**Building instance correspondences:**
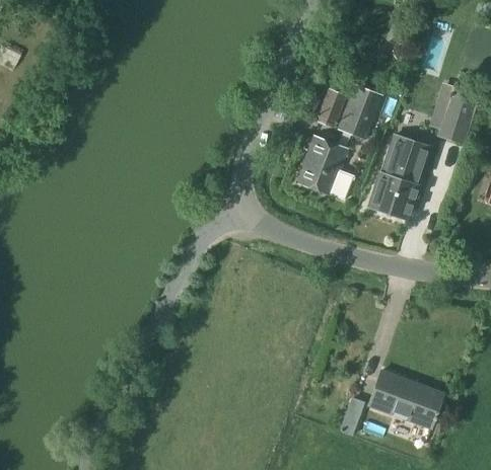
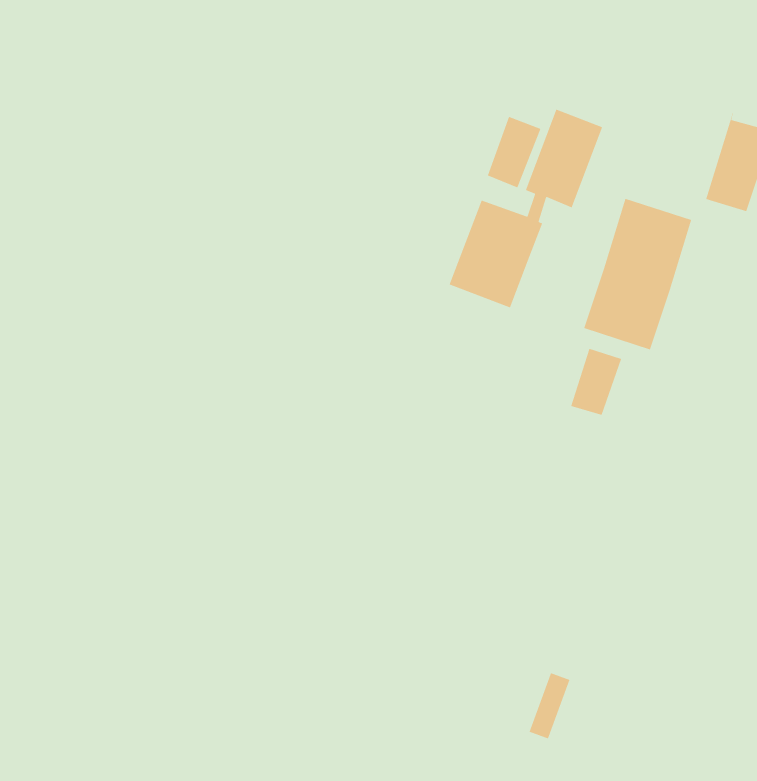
building: none -> [570,348,622,416]
building: [367,370,444,429] -> none

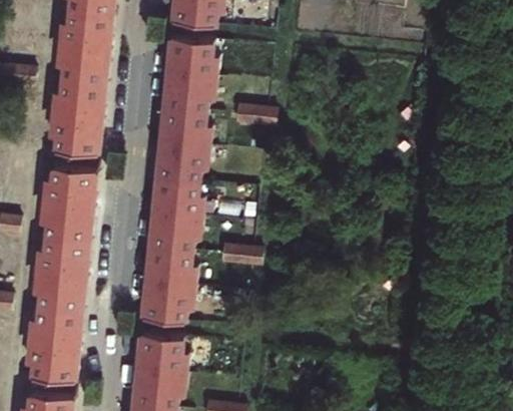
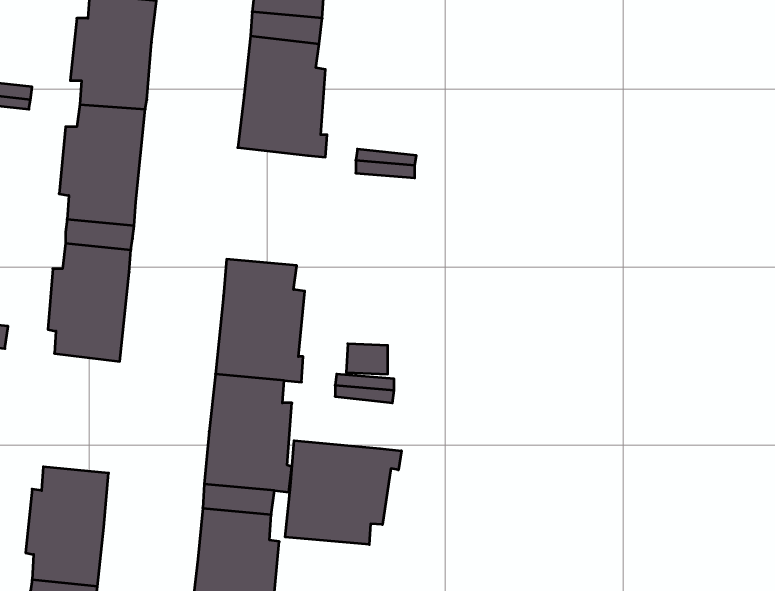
building: [155,104,211,179] -> none
building: [35,234,88,309] -> none
building: none -> [285,441,401,545]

**TASK DESCRIPTION:** Transcribe all the lines above exactly, apart from the pictures.

**REPLY:**
building: none -> [570,348,622,416]
building: [367,370,444,429] -> none

building: [155,104,211,179] -> none
building: [35,234,88,309] -> none
building: none -> [285,441,401,545]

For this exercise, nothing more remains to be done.